= What the task asks =
Reproduce verbatim the lines starting at the one containing "Trace the roads" and ending at the one containing "road 3 (residential): [(259,202),(0,198)]", both of them included.

= Records supplied =
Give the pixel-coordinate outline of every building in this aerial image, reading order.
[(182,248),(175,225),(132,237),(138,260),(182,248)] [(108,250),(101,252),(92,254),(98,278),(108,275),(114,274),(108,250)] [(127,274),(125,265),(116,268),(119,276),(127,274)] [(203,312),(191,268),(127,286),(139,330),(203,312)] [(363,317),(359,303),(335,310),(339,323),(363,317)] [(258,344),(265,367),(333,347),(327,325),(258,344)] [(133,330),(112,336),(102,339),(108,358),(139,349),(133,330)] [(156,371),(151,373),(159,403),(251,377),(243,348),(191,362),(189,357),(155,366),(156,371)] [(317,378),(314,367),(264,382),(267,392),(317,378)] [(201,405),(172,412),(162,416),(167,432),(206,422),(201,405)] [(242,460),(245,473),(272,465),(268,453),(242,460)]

==

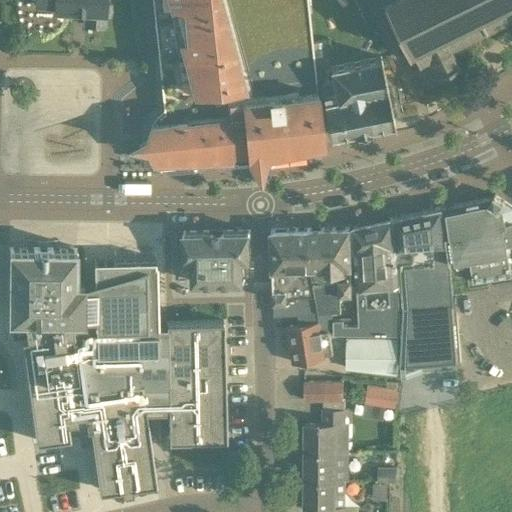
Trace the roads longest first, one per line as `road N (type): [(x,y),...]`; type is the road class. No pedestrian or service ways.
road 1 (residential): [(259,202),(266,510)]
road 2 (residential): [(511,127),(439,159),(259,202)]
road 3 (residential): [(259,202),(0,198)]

* * *

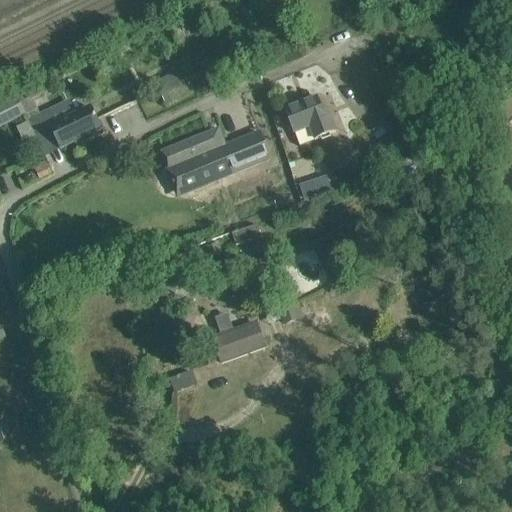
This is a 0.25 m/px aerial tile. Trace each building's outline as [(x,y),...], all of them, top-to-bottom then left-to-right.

= Task result =
Trace the roads longest first, one per line as `road N (type): [(x,y),...]`; type is the road class. No pedestrian or service ways.
road 1 (residential): [(259,202),(266,510)]
road 2 (residential): [(511,127),(439,159),(259,202)]
road 3 (residential): [(259,202),(0,198)]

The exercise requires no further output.